Start of RECORDS SUPPLIED

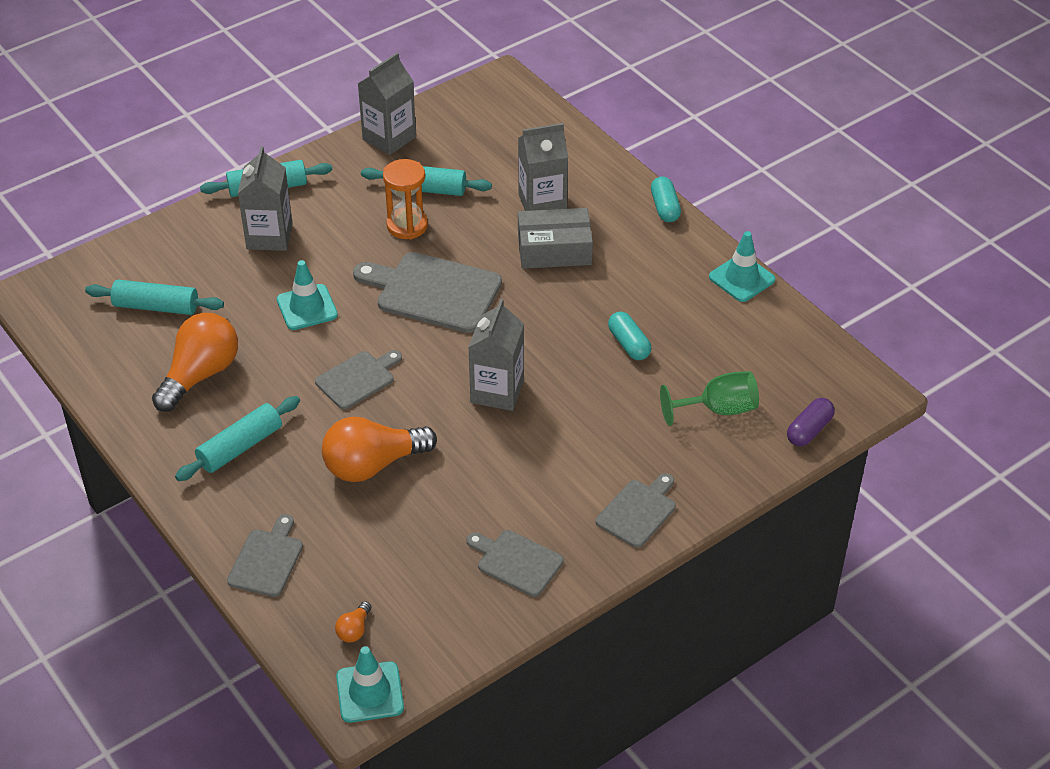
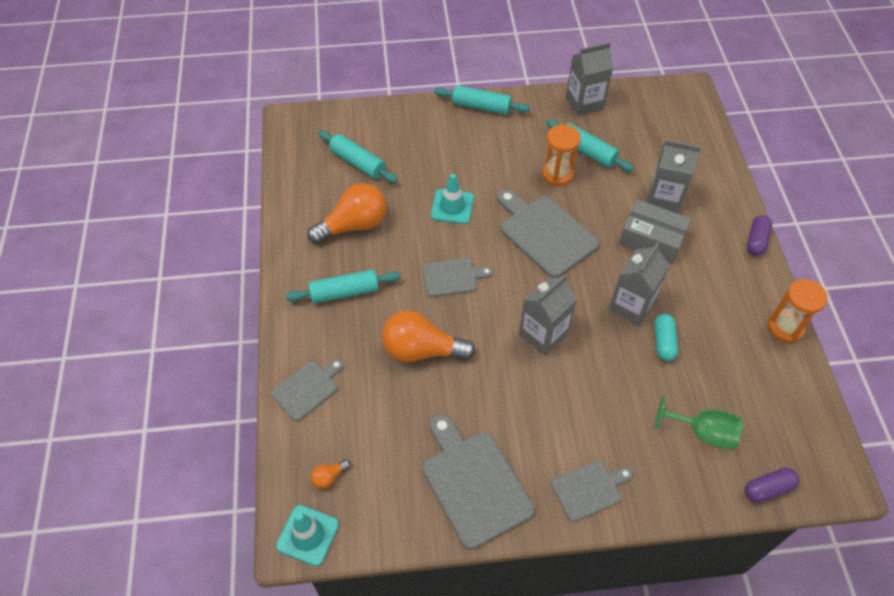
camera: 30 degrees right, 10 degrees up
(269, 236) = (460, 143): grey carton -> grey carton (631, 305)
(516, 562) = (473, 483): grey cutting board -> grey cutting board, size x1.71
(665, 208) = (756, 241): turquoise capsule -> purple capsule
(742, 278) = (785, 327): turquoise traffic cone -> orange hourglass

End of RECORDS SUPPLIED

*WORK TO BE COMPLETED*.
Among the entries above, how many lines include the word "turquoise"? Reply with the number only.

*WRITTEN RESPONSE*.
2